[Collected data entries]
-*-*-
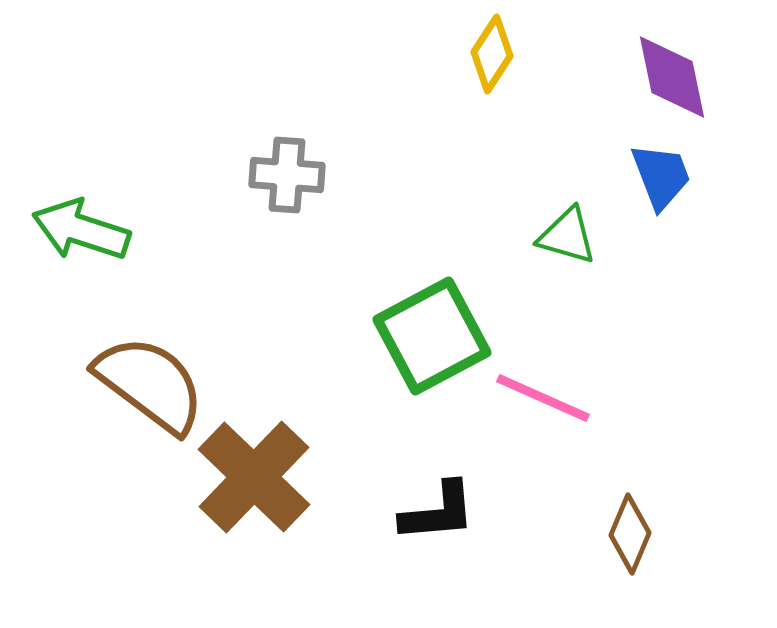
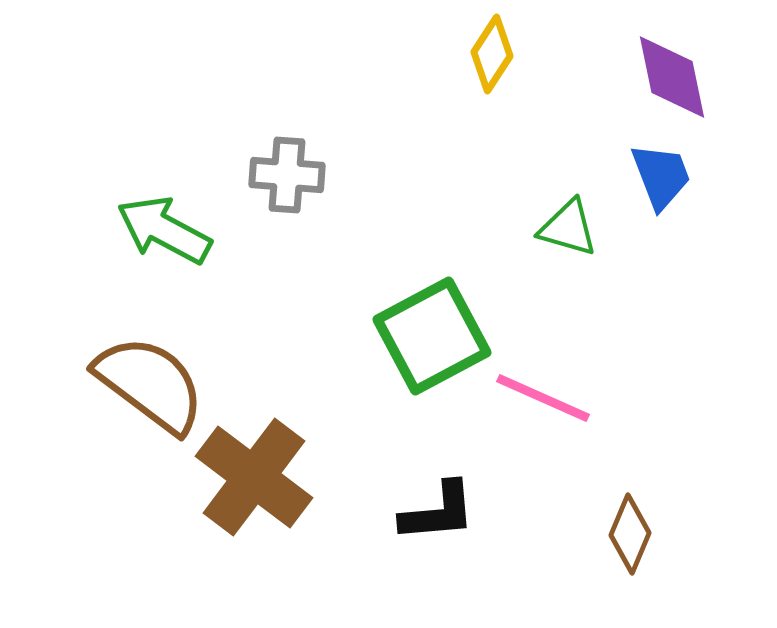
green arrow: moved 83 px right; rotated 10 degrees clockwise
green triangle: moved 1 px right, 8 px up
brown cross: rotated 7 degrees counterclockwise
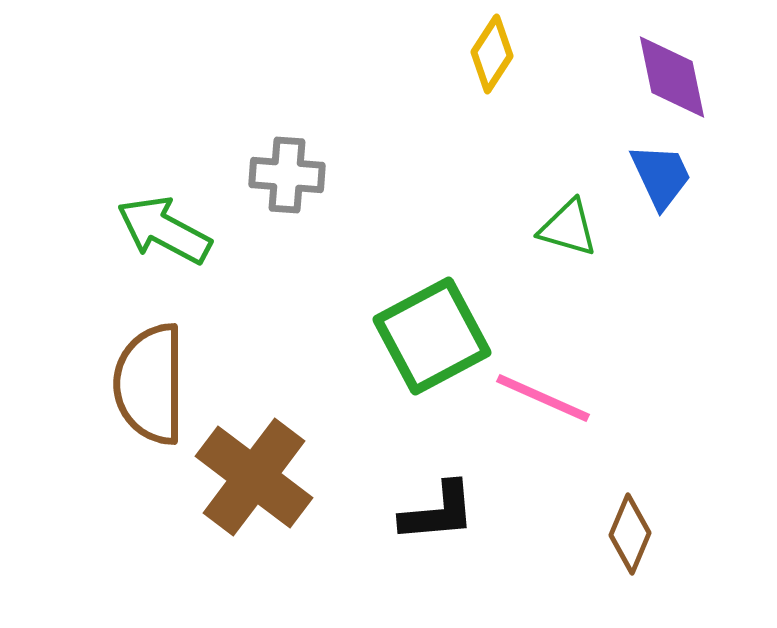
blue trapezoid: rotated 4 degrees counterclockwise
brown semicircle: rotated 127 degrees counterclockwise
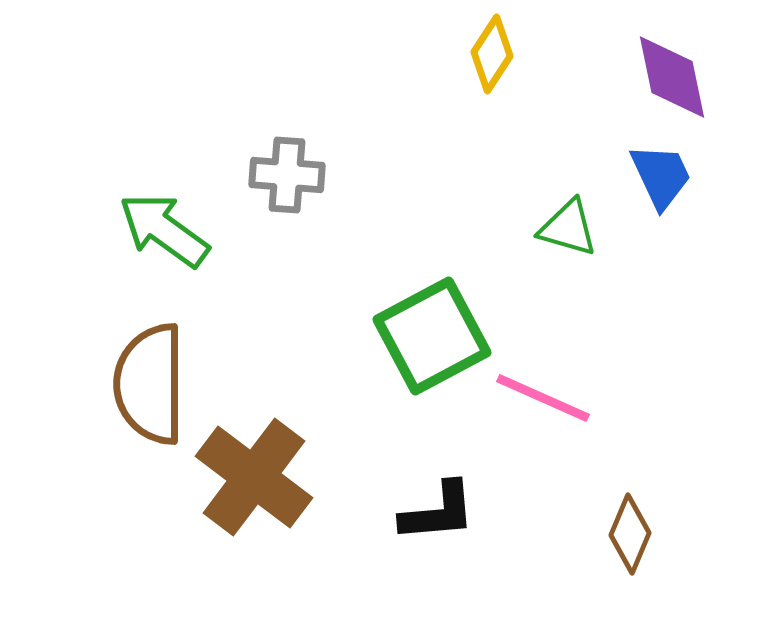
green arrow: rotated 8 degrees clockwise
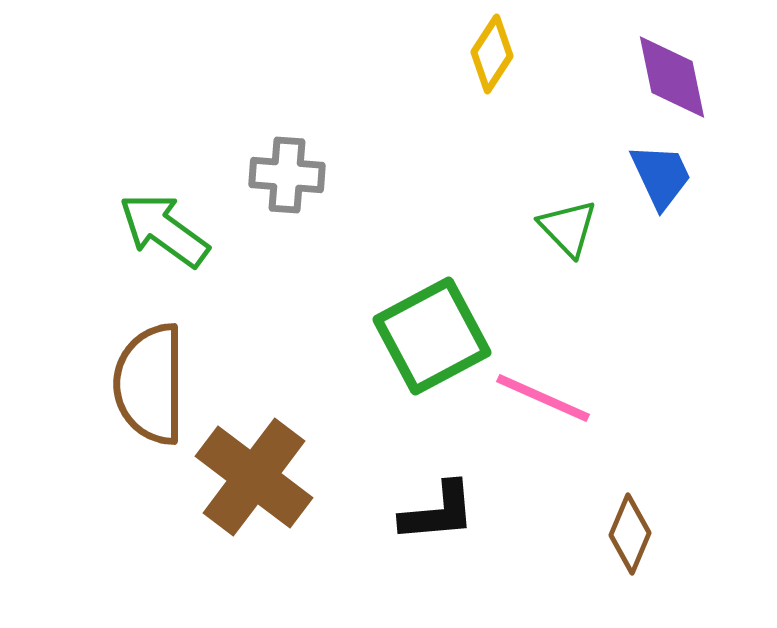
green triangle: rotated 30 degrees clockwise
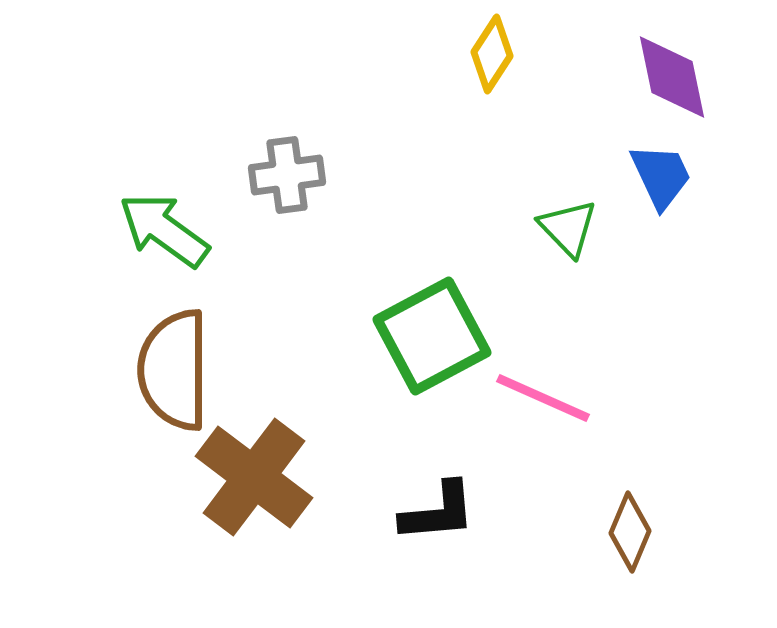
gray cross: rotated 12 degrees counterclockwise
brown semicircle: moved 24 px right, 14 px up
brown diamond: moved 2 px up
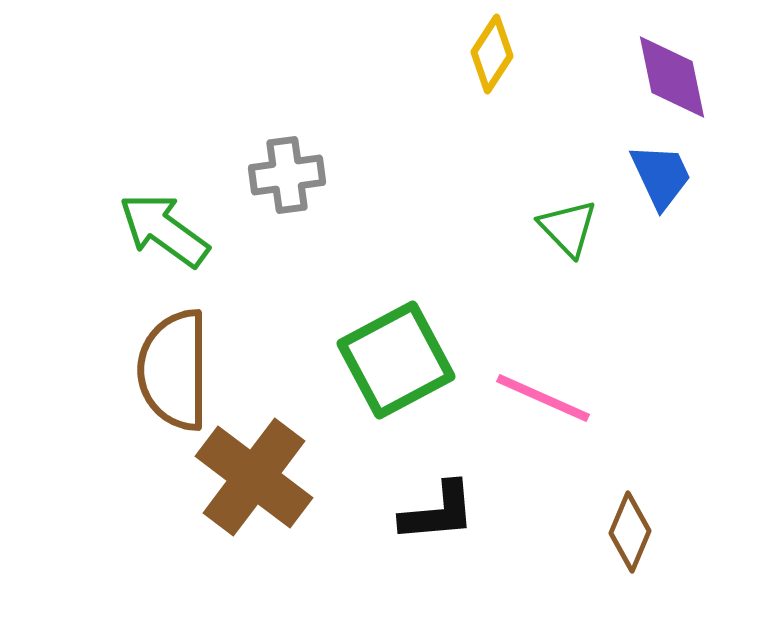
green square: moved 36 px left, 24 px down
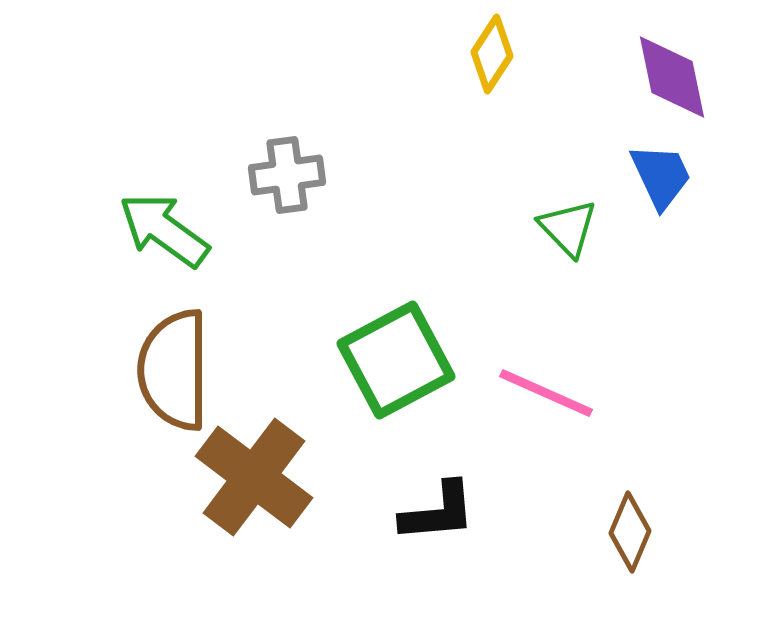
-*-*-
EXERCISE DESCRIPTION: Return every line above word for word, leaving out the pictures.

TASK OUTPUT:
green arrow: moved 83 px right; rotated 10 degrees clockwise
green triangle: moved 1 px right, 8 px up
brown cross: rotated 7 degrees counterclockwise
blue trapezoid: rotated 4 degrees counterclockwise
brown semicircle: rotated 127 degrees counterclockwise
green arrow: rotated 8 degrees clockwise
green triangle: rotated 30 degrees clockwise
gray cross: rotated 12 degrees counterclockwise
brown semicircle: moved 24 px right, 14 px up
brown diamond: moved 2 px up
green square: moved 36 px left, 24 px down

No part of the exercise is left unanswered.